▸ **Task directions**: Using the data that follows, give the number of lines where the string "purple" occurs, and nothing else.

▸ **Data excerpts**:
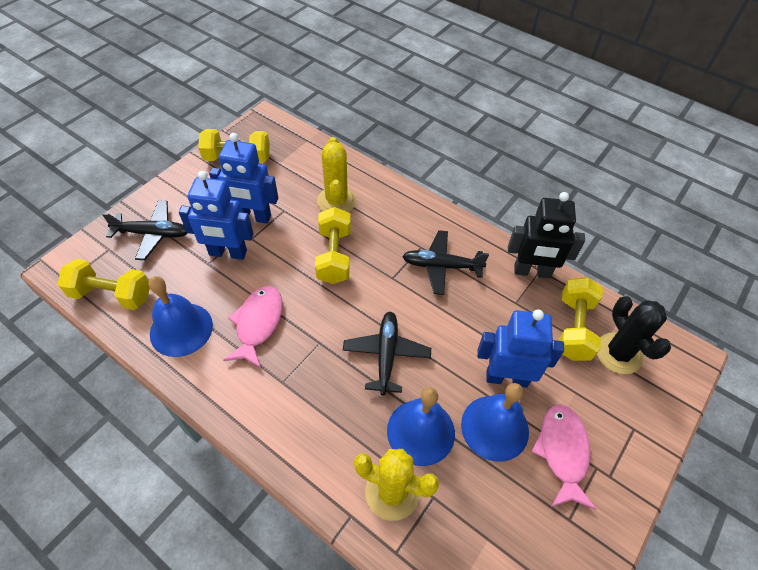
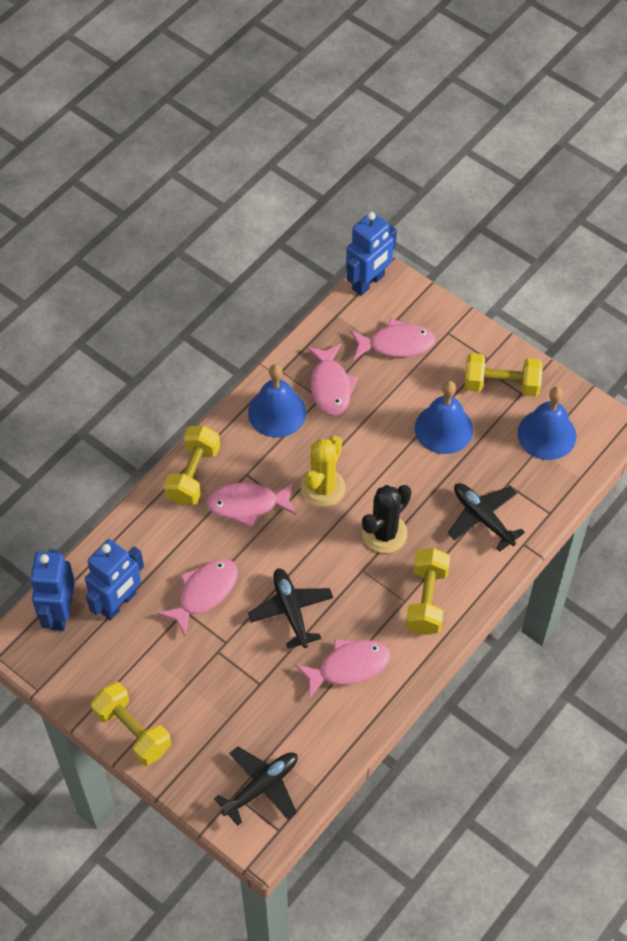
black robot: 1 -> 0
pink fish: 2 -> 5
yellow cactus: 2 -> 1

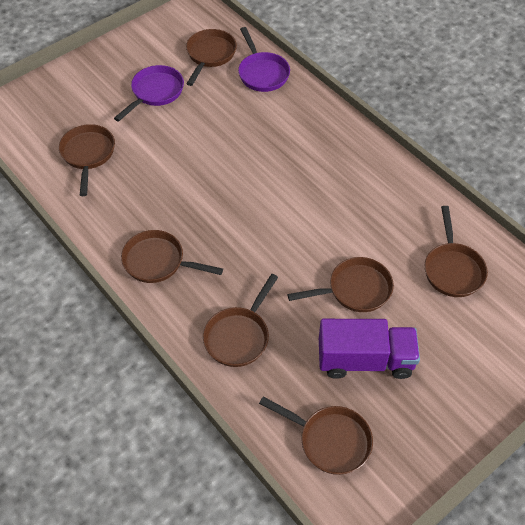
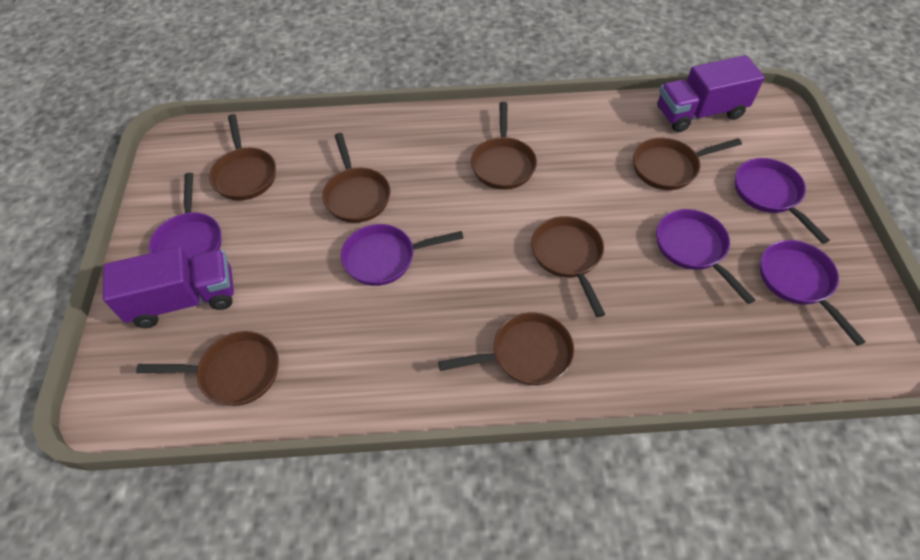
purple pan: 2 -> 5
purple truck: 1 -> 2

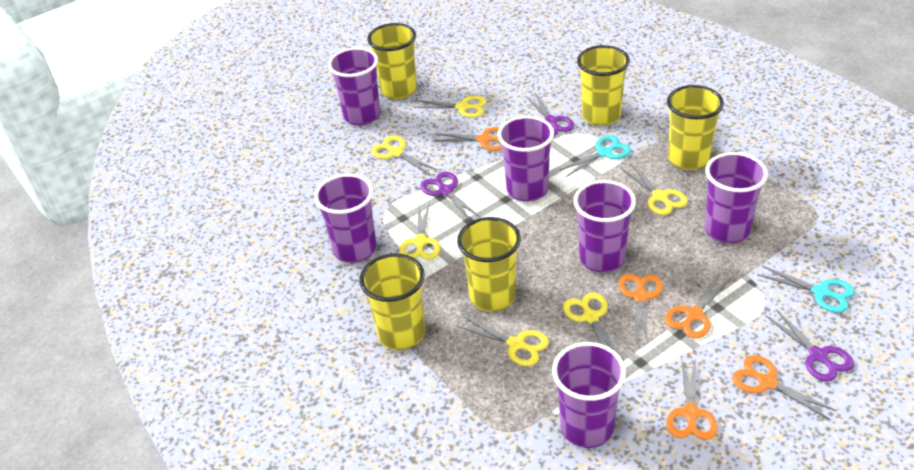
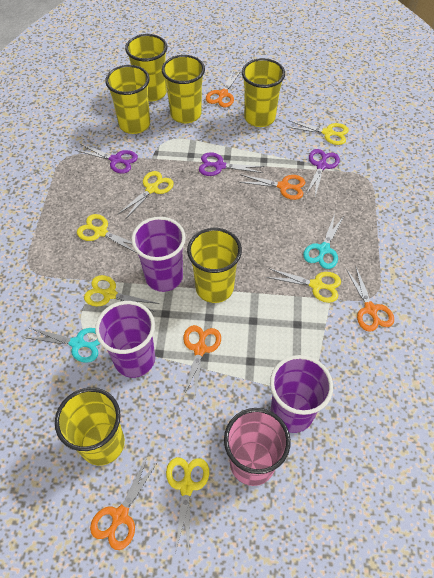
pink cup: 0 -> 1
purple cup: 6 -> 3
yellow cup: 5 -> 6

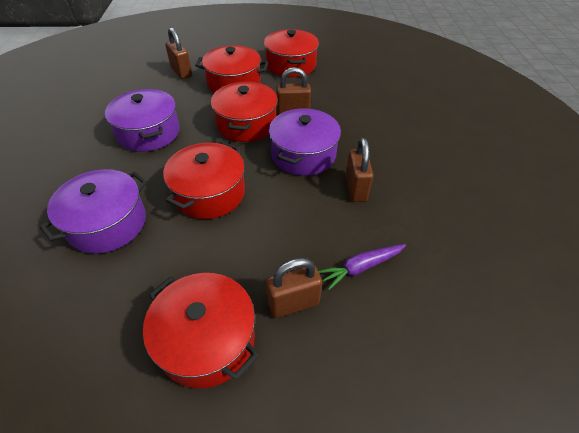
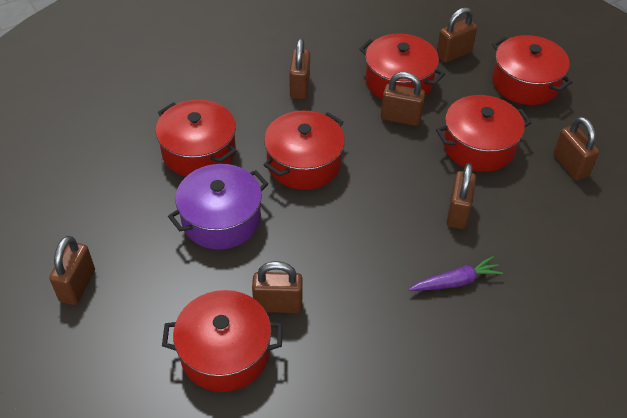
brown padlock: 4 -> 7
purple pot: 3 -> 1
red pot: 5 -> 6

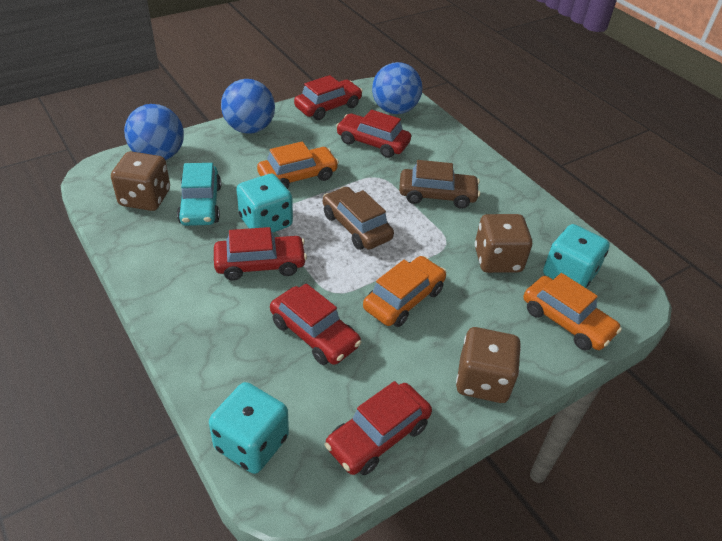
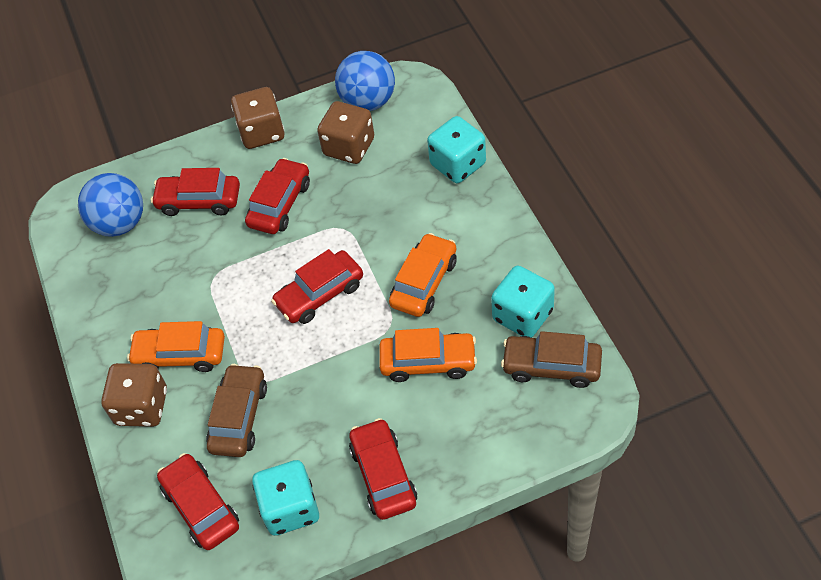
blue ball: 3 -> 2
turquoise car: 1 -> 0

▸ **Response area**: 4